■ What you have to do ■
Set down all of the records exactly, leaving none out.

■ Dataset records ■

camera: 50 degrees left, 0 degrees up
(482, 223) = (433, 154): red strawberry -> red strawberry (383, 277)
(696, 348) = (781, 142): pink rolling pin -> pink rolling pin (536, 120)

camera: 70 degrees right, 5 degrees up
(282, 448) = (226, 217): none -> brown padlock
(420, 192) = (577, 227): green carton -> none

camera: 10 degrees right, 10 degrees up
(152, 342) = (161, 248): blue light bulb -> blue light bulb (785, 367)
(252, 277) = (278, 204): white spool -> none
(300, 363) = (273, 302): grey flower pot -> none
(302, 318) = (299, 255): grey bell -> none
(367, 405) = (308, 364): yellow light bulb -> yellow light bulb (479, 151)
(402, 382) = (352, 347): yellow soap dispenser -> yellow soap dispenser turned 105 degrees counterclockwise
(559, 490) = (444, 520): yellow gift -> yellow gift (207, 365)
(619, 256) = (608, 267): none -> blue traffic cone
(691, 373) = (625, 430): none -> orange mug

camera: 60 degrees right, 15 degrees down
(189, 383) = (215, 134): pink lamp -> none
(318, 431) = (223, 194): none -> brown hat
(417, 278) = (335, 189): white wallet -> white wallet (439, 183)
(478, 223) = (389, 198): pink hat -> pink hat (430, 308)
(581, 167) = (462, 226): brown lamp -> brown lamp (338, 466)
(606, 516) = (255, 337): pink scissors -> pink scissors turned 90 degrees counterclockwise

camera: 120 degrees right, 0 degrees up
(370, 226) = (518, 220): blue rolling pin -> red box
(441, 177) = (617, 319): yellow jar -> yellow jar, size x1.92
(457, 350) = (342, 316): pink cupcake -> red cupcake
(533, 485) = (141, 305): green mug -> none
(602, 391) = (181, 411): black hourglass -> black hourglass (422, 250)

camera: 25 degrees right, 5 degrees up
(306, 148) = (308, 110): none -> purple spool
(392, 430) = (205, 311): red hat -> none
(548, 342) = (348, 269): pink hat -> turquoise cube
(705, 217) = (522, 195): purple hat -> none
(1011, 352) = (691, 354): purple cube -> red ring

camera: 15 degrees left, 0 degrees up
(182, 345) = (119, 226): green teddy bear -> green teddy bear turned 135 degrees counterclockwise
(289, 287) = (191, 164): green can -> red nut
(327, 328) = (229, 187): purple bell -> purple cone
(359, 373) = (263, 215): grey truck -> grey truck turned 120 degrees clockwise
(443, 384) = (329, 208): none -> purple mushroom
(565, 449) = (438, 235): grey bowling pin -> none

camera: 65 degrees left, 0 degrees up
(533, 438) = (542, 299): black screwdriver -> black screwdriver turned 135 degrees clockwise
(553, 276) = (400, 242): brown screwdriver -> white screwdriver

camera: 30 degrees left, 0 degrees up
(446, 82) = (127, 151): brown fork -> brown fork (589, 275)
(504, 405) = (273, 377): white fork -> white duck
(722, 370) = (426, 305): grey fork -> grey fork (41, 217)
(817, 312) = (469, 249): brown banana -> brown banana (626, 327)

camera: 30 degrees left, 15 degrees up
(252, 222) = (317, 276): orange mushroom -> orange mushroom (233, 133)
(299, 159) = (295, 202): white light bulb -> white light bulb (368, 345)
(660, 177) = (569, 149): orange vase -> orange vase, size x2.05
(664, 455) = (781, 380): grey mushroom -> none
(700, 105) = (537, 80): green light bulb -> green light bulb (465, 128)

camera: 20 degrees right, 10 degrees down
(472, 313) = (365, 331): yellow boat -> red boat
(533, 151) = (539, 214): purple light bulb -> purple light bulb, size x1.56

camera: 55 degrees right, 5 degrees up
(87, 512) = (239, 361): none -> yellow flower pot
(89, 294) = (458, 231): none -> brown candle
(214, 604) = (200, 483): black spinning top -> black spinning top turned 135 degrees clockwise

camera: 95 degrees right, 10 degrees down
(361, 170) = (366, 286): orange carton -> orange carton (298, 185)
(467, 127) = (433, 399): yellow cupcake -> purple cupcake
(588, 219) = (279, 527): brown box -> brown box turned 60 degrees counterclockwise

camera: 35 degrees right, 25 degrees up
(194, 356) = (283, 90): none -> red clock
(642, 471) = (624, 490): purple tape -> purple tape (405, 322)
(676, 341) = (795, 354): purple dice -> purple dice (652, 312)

■ Result of this task ■
camera: 50 degrees left, 0 degrees up
(482, 223) = (433, 154): red strawberry -> red strawberry (383, 277)
(696, 348) = (781, 142): pink rolling pin -> pink rolling pin (536, 120)

camera: 70 degrees right, 5 degrees up
(282, 448) = (226, 217): none -> brown padlock
(420, 192) = (577, 227): green carton -> none

camera: 10 degrees right, 10 degrees up
(152, 342) = (161, 248): blue light bulb -> blue light bulb (785, 367)
(252, 277) = (278, 204): white spool -> none
(300, 363) = (273, 302): grey flower pot -> none
(302, 318) = (299, 255): grey bell -> none
(367, 405) = (308, 364): yellow light bulb -> yellow light bulb (479, 151)
(402, 382) = (352, 347): yellow soap dispenser -> yellow soap dispenser turned 105 degrees counterclockwise
(559, 490) = (444, 520): yellow gift -> yellow gift (207, 365)
(619, 256) = (608, 267): none -> blue traffic cone
(691, 373) = (625, 430): none -> orange mug

camera: 60 degrees right, 15 degrees down
(189, 383) = (215, 134): pink lamp -> none
(318, 431) = (223, 194): none -> brown hat
(417, 278) = (335, 189): white wallet -> white wallet (439, 183)
(478, 223) = (389, 198): pink hat -> pink hat (430, 308)
(581, 167) = (462, 226): brown lamp -> brown lamp (338, 466)
(606, 516) = (255, 337): pink scissors -> pink scissors turned 90 degrees counterclockwise

camera: 120 degrees right, 0 degrees up
(370, 226) = (518, 220): blue rolling pin -> red box
(441, 177) = (617, 319): yellow jar -> yellow jar, size x1.92
(457, 350) = (342, 316): pink cupcake -> red cupcake
(533, 485) = (141, 305): green mug -> none
(602, 391) = (181, 411): black hourglass -> black hourglass (422, 250)

camera: 25 degrees right, 5 degrees up
(306, 148) = (308, 110): none -> purple spool
(392, 430) = (205, 311): red hat -> none
(548, 342) = (348, 269): pink hat -> turquoise cube
(705, 217) = (522, 195): purple hat -> none
(1011, 352) = (691, 354): purple cube -> red ring

camera: 15 degrees left, 0 degrees up
(182, 345) = (119, 226): green teddy bear -> green teddy bear turned 135 degrees counterclockwise
(289, 287) = (191, 164): green can -> red nut
(327, 328) = (229, 187): purple bell -> purple cone
(359, 373) = (263, 215): grey truck -> grey truck turned 120 degrees clockwise
(443, 384) = (329, 208): none -> purple mushroom
(565, 449) = (438, 235): grey bowling pin -> none

camera: 65 degrees left, 0 degrees up
(533, 438) = (542, 299): black screwdriver -> black screwdriver turned 135 degrees clockwise
(553, 276) = (400, 242): brown screwdriver -> white screwdriver

camera: 30 degrees left, 0 degrees up
(446, 82) = (127, 151): brown fork -> brown fork (589, 275)
(504, 405) = (273, 377): white fork -> white duck
(722, 370) = (426, 305): grey fork -> grey fork (41, 217)
(817, 312) = (469, 249): brown banana -> brown banana (626, 327)

camera: 30 degrees left, 15 degrees up
(252, 222) = (317, 276): orange mushroom -> orange mushroom (233, 133)
(299, 159) = (295, 202): white light bulb -> white light bulb (368, 345)
(660, 177) = (569, 149): orange vase -> orange vase, size x2.05
(664, 455) = (781, 380): grey mushroom -> none
(700, 105) = (537, 80): green light bulb -> green light bulb (465, 128)

camera: 20 degrees right, 10 degrees down
(472, 313) = (365, 331): yellow boat -> red boat
(533, 151) = (539, 214): purple light bulb -> purple light bulb, size x1.56

camera: 55 degrees right, 5 degrees up
(87, 512) = (239, 361): none -> yellow flower pot
(89, 294) = (458, 231): none -> brown candle
(214, 604) = (200, 483): black spinning top -> black spinning top turned 135 degrees clockwise

camera: 95 degrees right, 10 degrees down
(361, 170) = (366, 286): orange carton -> orange carton (298, 185)
(467, 127) = (433, 399): yellow cupcake -> purple cupcake
(588, 219) = (279, 527): brown box -> brown box turned 60 degrees counterclockwise

camera: 35 degrees right, 25 degrees up
(194, 356) = (283, 90): none -> red clock
(642, 471) = (624, 490): purple tape -> purple tape (405, 322)
(676, 341) = (795, 354): purple dice -> purple dice (652, 312)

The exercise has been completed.